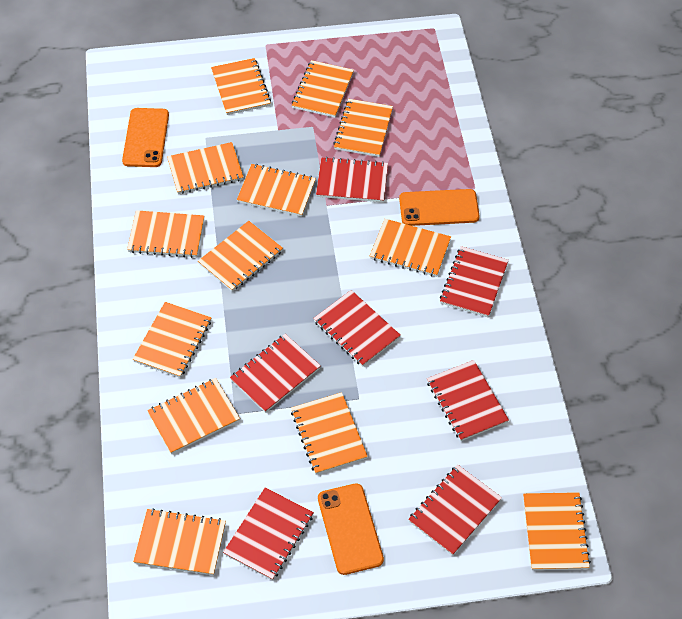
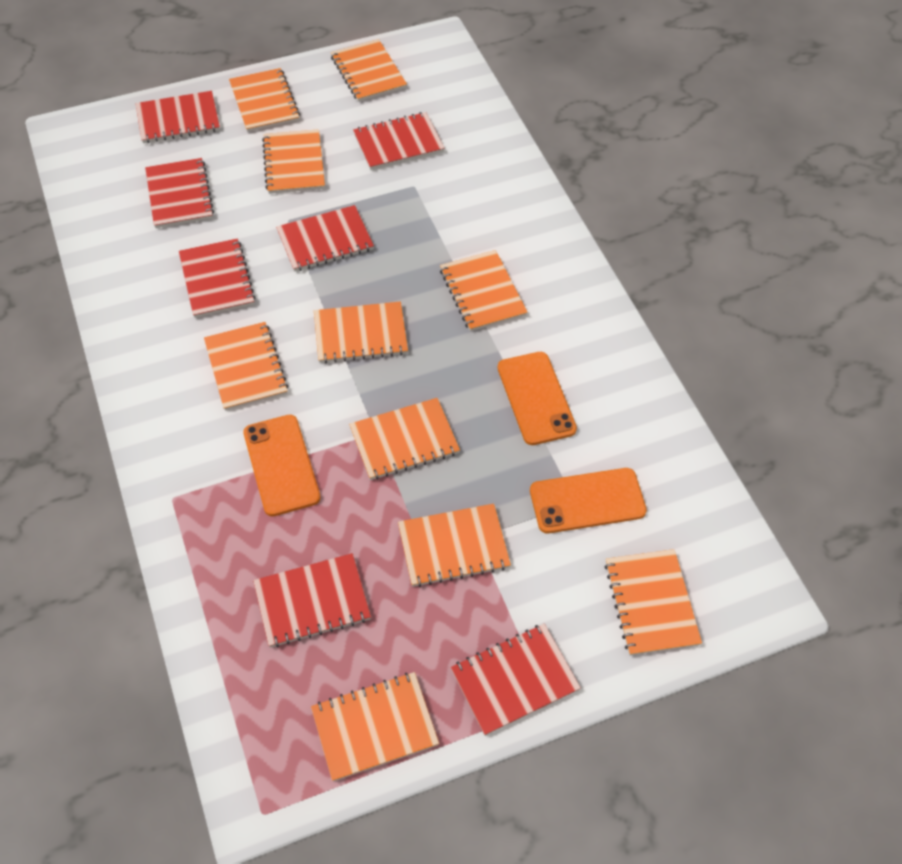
orange notebook: 13 -> 10

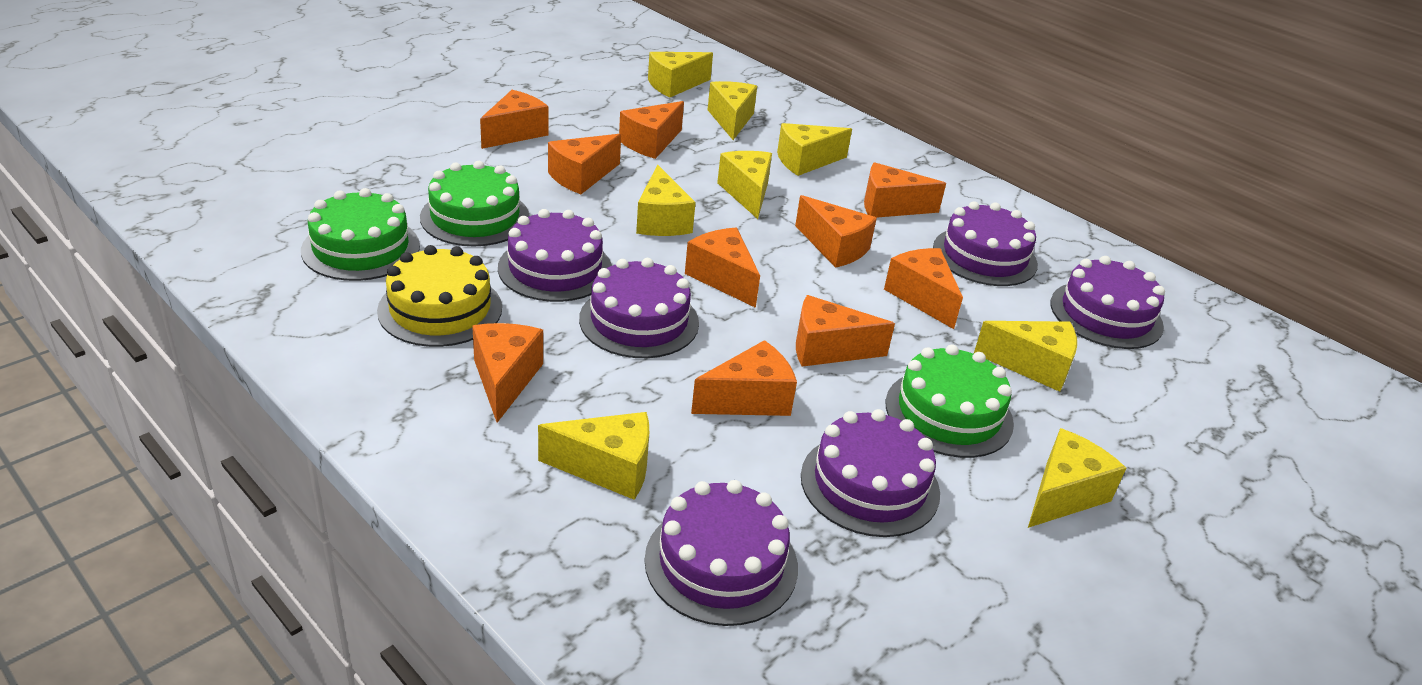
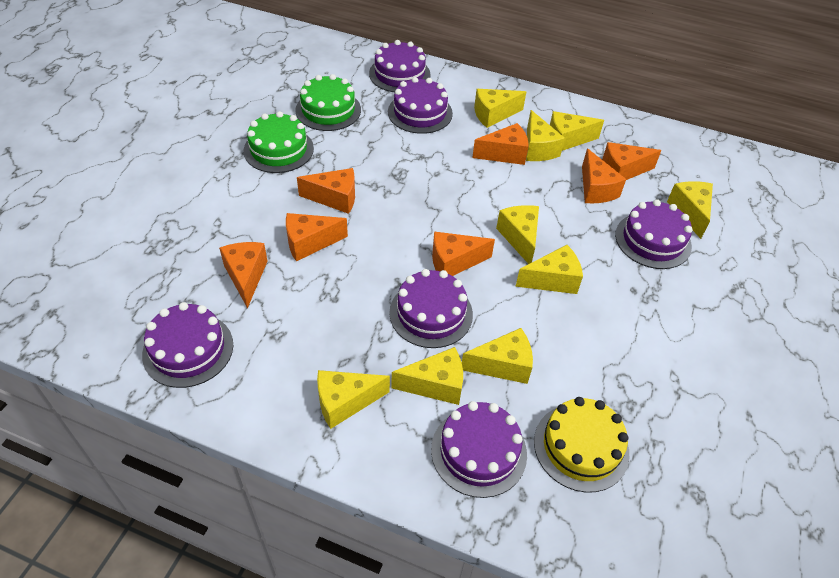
green cake: 3 -> 2
orange cheese: 10 -> 7
yellow cheese: 8 -> 9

## What to do
All of the material above is to be copied exactly, except for its images.

## Completed task
orange notebook: 13 -> 10

green cake: 3 -> 2
orange cheese: 10 -> 7
yellow cheese: 8 -> 9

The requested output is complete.